*** GIVEN RECORDS Section Begins ***

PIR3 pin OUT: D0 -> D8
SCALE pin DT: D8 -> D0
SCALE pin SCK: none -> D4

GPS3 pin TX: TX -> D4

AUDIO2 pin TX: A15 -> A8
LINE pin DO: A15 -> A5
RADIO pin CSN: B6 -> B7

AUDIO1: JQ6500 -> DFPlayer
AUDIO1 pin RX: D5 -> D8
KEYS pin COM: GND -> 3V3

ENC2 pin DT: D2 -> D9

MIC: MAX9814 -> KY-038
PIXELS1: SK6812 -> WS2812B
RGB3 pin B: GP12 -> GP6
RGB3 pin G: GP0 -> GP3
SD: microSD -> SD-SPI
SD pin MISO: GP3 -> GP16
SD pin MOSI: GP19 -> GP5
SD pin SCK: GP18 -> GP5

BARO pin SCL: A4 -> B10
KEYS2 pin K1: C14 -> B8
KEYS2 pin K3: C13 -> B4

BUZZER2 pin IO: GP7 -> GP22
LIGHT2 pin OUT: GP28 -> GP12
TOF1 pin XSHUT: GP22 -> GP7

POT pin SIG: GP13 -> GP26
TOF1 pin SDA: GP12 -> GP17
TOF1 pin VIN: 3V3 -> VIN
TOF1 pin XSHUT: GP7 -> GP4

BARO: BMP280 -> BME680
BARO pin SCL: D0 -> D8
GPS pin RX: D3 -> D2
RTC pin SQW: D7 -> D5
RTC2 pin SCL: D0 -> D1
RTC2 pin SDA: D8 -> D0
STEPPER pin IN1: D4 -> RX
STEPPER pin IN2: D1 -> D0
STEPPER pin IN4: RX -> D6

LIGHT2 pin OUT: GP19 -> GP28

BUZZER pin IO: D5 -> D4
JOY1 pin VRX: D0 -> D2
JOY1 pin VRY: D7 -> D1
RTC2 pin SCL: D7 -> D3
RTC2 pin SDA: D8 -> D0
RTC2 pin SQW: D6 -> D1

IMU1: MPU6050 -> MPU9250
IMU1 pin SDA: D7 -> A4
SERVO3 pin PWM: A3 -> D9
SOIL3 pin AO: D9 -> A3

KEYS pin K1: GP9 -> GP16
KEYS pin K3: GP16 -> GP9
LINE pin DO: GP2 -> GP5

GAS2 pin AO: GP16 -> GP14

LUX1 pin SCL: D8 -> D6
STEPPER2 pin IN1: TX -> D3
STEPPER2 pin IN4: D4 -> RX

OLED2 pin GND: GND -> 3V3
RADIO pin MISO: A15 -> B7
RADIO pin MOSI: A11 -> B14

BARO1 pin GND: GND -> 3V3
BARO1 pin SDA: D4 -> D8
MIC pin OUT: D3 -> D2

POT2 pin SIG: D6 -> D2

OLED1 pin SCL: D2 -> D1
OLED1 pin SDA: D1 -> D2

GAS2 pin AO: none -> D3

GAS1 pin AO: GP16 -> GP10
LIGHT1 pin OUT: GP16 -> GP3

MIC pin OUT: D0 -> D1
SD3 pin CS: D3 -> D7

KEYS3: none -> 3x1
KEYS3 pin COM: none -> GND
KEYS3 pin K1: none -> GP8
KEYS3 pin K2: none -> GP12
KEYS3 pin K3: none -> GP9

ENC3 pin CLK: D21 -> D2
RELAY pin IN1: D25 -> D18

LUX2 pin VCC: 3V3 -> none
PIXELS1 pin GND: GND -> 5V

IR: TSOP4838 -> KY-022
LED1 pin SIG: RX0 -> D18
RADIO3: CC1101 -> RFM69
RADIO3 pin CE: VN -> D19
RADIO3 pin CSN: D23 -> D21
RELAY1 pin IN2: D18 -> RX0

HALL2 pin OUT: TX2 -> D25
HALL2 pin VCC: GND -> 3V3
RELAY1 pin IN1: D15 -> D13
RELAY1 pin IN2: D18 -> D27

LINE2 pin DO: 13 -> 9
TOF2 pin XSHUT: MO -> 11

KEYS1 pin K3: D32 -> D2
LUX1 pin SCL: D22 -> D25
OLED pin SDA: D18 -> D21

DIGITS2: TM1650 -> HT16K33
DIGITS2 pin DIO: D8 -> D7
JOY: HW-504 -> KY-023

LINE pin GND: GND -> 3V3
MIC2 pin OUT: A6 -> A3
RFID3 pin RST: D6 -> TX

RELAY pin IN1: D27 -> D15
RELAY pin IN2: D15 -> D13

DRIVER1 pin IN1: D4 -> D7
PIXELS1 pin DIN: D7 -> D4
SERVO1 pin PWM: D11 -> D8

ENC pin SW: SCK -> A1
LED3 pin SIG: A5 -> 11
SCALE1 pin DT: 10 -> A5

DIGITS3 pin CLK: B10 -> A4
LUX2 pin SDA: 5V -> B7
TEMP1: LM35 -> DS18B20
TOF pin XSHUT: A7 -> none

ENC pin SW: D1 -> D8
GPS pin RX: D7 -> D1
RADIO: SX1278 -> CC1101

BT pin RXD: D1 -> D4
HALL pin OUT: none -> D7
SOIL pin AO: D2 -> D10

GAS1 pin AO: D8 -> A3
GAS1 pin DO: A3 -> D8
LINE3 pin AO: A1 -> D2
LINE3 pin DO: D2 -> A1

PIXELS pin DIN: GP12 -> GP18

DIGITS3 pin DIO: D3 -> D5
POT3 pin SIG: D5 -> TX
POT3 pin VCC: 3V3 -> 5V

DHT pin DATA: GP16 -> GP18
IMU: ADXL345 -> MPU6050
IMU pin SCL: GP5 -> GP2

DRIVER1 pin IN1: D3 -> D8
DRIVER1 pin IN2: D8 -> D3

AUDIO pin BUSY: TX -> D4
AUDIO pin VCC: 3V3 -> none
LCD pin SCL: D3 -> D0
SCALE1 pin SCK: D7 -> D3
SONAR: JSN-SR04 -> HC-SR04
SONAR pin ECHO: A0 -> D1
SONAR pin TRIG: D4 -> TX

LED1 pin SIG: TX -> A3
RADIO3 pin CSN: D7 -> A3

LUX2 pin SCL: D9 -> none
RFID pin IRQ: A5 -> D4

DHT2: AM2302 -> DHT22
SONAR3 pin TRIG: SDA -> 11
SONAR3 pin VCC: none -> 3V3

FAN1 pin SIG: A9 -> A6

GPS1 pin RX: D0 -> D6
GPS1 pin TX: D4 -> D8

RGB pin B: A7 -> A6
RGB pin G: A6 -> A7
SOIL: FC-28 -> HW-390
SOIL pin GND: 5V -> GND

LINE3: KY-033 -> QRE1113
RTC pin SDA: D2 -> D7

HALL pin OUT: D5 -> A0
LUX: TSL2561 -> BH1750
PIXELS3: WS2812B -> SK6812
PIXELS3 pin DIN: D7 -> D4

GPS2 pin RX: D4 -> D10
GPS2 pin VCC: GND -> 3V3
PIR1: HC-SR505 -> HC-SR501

*** GIVEN RECORDS Section Ends ***

EXERCISE AIM:
A word-for-word restatement of all the records is required.

RESULT OF THIS TASK:
PIR3 pin OUT: D0 -> D8
SCALE pin DT: D8 -> D0
SCALE pin SCK: none -> D4

GPS3 pin TX: TX -> D4

AUDIO2 pin TX: A15 -> A8
LINE pin DO: A15 -> A5
RADIO pin CSN: B6 -> B7

AUDIO1: JQ6500 -> DFPlayer
AUDIO1 pin RX: D5 -> D8
KEYS pin COM: GND -> 3V3

ENC2 pin DT: D2 -> D9

MIC: MAX9814 -> KY-038
PIXELS1: SK6812 -> WS2812B
RGB3 pin B: GP12 -> GP6
RGB3 pin G: GP0 -> GP3
SD: microSD -> SD-SPI
SD pin MISO: GP3 -> GP16
SD pin MOSI: GP19 -> GP5
SD pin SCK: GP18 -> GP5

BARO pin SCL: A4 -> B10
KEYS2 pin K1: C14 -> B8
KEYS2 pin K3: C13 -> B4

BUZZER2 pin IO: GP7 -> GP22
LIGHT2 pin OUT: GP28 -> GP12
TOF1 pin XSHUT: GP22 -> GP7

POT pin SIG: GP13 -> GP26
TOF1 pin SDA: GP12 -> GP17
TOF1 pin VIN: 3V3 -> VIN
TOF1 pin XSHUT: GP7 -> GP4

BARO: BMP280 -> BME680
BARO pin SCL: D0 -> D8
GPS pin RX: D3 -> D2
RTC pin SQW: D7 -> D5
RTC2 pin SCL: D0 -> D1
RTC2 pin SDA: D8 -> D0
STEPPER pin IN1: D4 -> RX
STEPPER pin IN2: D1 -> D0
STEPPER pin IN4: RX -> D6

LIGHT2 pin OUT: GP19 -> GP28

BUZZER pin IO: D5 -> D4
JOY1 pin VRX: D0 -> D2
JOY1 pin VRY: D7 -> D1
RTC2 pin SCL: D7 -> D3
RTC2 pin SDA: D8 -> D0
RTC2 pin SQW: D6 -> D1

IMU1: MPU6050 -> MPU9250
IMU1 pin SDA: D7 -> A4
SERVO3 pin PWM: A3 -> D9
SOIL3 pin AO: D9 -> A3

KEYS pin K1: GP9 -> GP16
KEYS pin K3: GP16 -> GP9
LINE pin DO: GP2 -> GP5

GAS2 pin AO: GP16 -> GP14

LUX1 pin SCL: D8 -> D6
STEPPER2 pin IN1: TX -> D3
STEPPER2 pin IN4: D4 -> RX

OLED2 pin GND: GND -> 3V3
RADIO pin MISO: A15 -> B7
RADIO pin MOSI: A11 -> B14

BARO1 pin GND: GND -> 3V3
BARO1 pin SDA: D4 -> D8
MIC pin OUT: D3 -> D2

POT2 pin SIG: D6 -> D2

OLED1 pin SCL: D2 -> D1
OLED1 pin SDA: D1 -> D2

GAS2 pin AO: none -> D3

GAS1 pin AO: GP16 -> GP10
LIGHT1 pin OUT: GP16 -> GP3

MIC pin OUT: D0 -> D1
SD3 pin CS: D3 -> D7

KEYS3: none -> 3x1
KEYS3 pin COM: none -> GND
KEYS3 pin K1: none -> GP8
KEYS3 pin K2: none -> GP12
KEYS3 pin K3: none -> GP9

ENC3 pin CLK: D21 -> D2
RELAY pin IN1: D25 -> D18

LUX2 pin VCC: 3V3 -> none
PIXELS1 pin GND: GND -> 5V

IR: TSOP4838 -> KY-022
LED1 pin SIG: RX0 -> D18
RADIO3: CC1101 -> RFM69
RADIO3 pin CE: VN -> D19
RADIO3 pin CSN: D23 -> D21
RELAY1 pin IN2: D18 -> RX0

HALL2 pin OUT: TX2 -> D25
HALL2 pin VCC: GND -> 3V3
RELAY1 pin IN1: D15 -> D13
RELAY1 pin IN2: D18 -> D27

LINE2 pin DO: 13 -> 9
TOF2 pin XSHUT: MO -> 11

KEYS1 pin K3: D32 -> D2
LUX1 pin SCL: D22 -> D25
OLED pin SDA: D18 -> D21

DIGITS2: TM1650 -> HT16K33
DIGITS2 pin DIO: D8 -> D7
JOY: HW-504 -> KY-023

LINE pin GND: GND -> 3V3
MIC2 pin OUT: A6 -> A3
RFID3 pin RST: D6 -> TX

RELAY pin IN1: D27 -> D15
RELAY pin IN2: D15 -> D13

DRIVER1 pin IN1: D4 -> D7
PIXELS1 pin DIN: D7 -> D4
SERVO1 pin PWM: D11 -> D8

ENC pin SW: SCK -> A1
LED3 pin SIG: A5 -> 11
SCALE1 pin DT: 10 -> A5

DIGITS3 pin CLK: B10 -> A4
LUX2 pin SDA: 5V -> B7
TEMP1: LM35 -> DS18B20
TOF pin XSHUT: A7 -> none

ENC pin SW: D1 -> D8
GPS pin RX: D7 -> D1
RADIO: SX1278 -> CC1101

BT pin RXD: D1 -> D4
HALL pin OUT: none -> D7
SOIL pin AO: D2 -> D10

GAS1 pin AO: D8 -> A3
GAS1 pin DO: A3 -> D8
LINE3 pin AO: A1 -> D2
LINE3 pin DO: D2 -> A1

PIXELS pin DIN: GP12 -> GP18

DIGITS3 pin DIO: D3 -> D5
POT3 pin SIG: D5 -> TX
POT3 pin VCC: 3V3 -> 5V

DHT pin DATA: GP16 -> GP18
IMU: ADXL345 -> MPU6050
IMU pin SCL: GP5 -> GP2

DRIVER1 pin IN1: D3 -> D8
DRIVER1 pin IN2: D8 -> D3

AUDIO pin BUSY: TX -> D4
AUDIO pin VCC: 3V3 -> none
LCD pin SCL: D3 -> D0
SCALE1 pin SCK: D7 -> D3
SONAR: JSN-SR04 -> HC-SR04
SONAR pin ECHO: A0 -> D1
SONAR pin TRIG: D4 -> TX

LED1 pin SIG: TX -> A3
RADIO3 pin CSN: D7 -> A3

LUX2 pin SCL: D9 -> none
RFID pin IRQ: A5 -> D4

DHT2: AM2302 -> DHT22
SONAR3 pin TRIG: SDA -> 11
SONAR3 pin VCC: none -> 3V3

FAN1 pin SIG: A9 -> A6

GPS1 pin RX: D0 -> D6
GPS1 pin TX: D4 -> D8

RGB pin B: A7 -> A6
RGB pin G: A6 -> A7
SOIL: FC-28 -> HW-390
SOIL pin GND: 5V -> GND

LINE3: KY-033 -> QRE1113
RTC pin SDA: D2 -> D7

HALL pin OUT: D5 -> A0
LUX: TSL2561 -> BH1750
PIXELS3: WS2812B -> SK6812
PIXELS3 pin DIN: D7 -> D4

GPS2 pin RX: D4 -> D10
GPS2 pin VCC: GND -> 3V3
PIR1: HC-SR505 -> HC-SR501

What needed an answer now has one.